• Task details: Each line in the records that mentions the word "white" needs to be listed.

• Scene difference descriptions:
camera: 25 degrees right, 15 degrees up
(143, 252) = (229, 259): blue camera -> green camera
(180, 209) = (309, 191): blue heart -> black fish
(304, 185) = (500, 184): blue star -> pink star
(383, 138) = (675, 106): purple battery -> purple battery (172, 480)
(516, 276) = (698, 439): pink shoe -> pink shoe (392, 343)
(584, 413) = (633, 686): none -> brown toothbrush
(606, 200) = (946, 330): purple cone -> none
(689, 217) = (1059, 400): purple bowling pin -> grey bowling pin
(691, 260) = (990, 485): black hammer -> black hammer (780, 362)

---

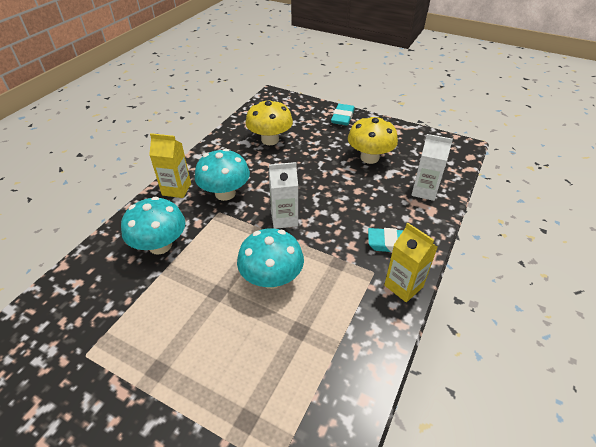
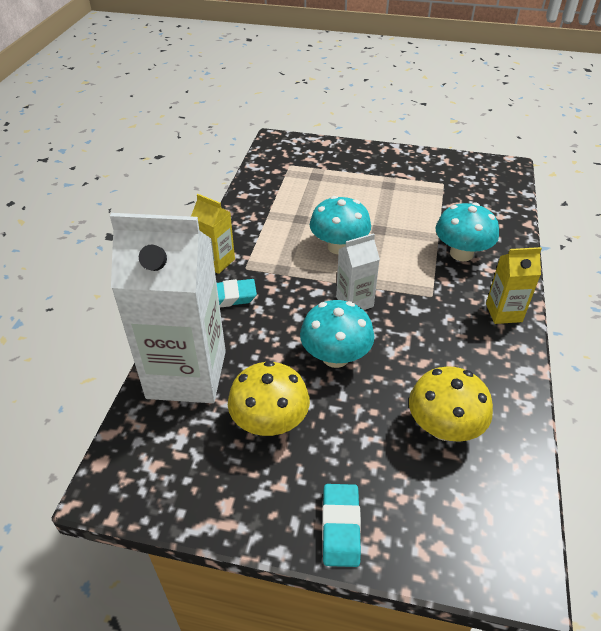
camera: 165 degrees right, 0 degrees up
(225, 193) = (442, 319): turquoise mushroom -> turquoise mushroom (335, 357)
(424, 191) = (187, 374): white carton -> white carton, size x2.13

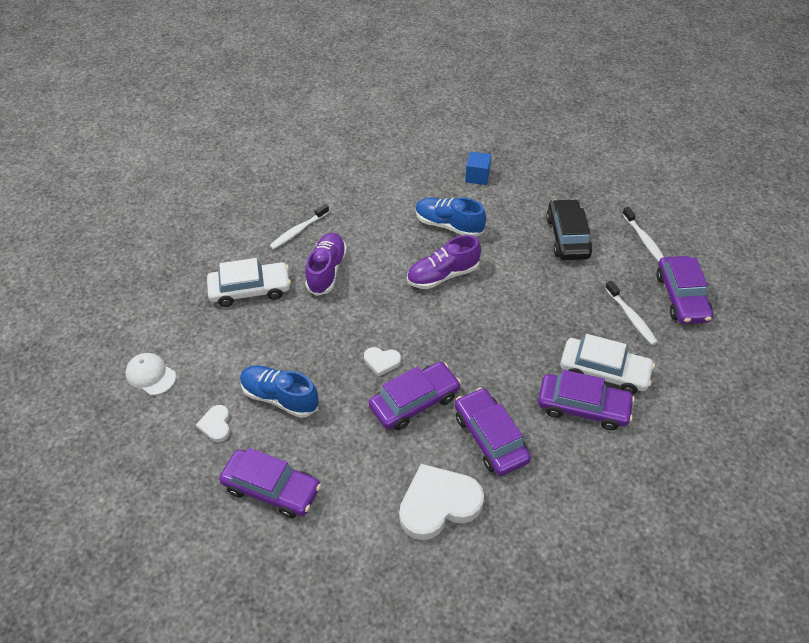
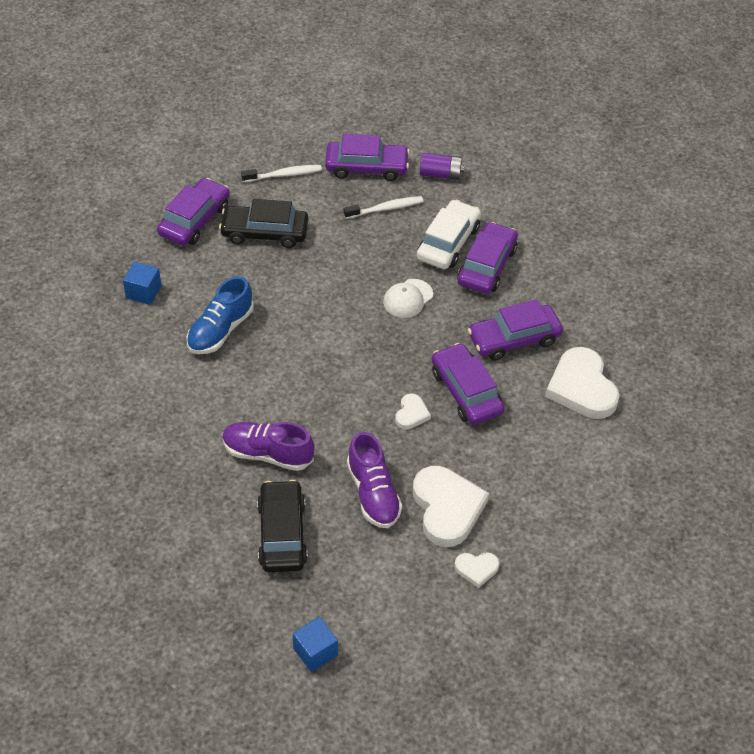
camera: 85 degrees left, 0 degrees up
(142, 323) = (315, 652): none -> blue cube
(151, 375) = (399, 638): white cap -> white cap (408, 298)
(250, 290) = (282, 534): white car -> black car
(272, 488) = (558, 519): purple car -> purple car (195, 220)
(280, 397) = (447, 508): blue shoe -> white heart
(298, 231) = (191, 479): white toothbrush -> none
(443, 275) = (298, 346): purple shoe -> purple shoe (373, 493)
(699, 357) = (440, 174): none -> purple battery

• Exercise output:
(424, 191) = (187, 374): white carton -> white carton, size x2.13
(151, 375) = (399, 638): white cap -> white cap (408, 298)
(250, 290) = (282, 534): white car -> black car
(280, 397) = (447, 508): blue shoe -> white heart
(298, 231) = (191, 479): white toothbrush -> none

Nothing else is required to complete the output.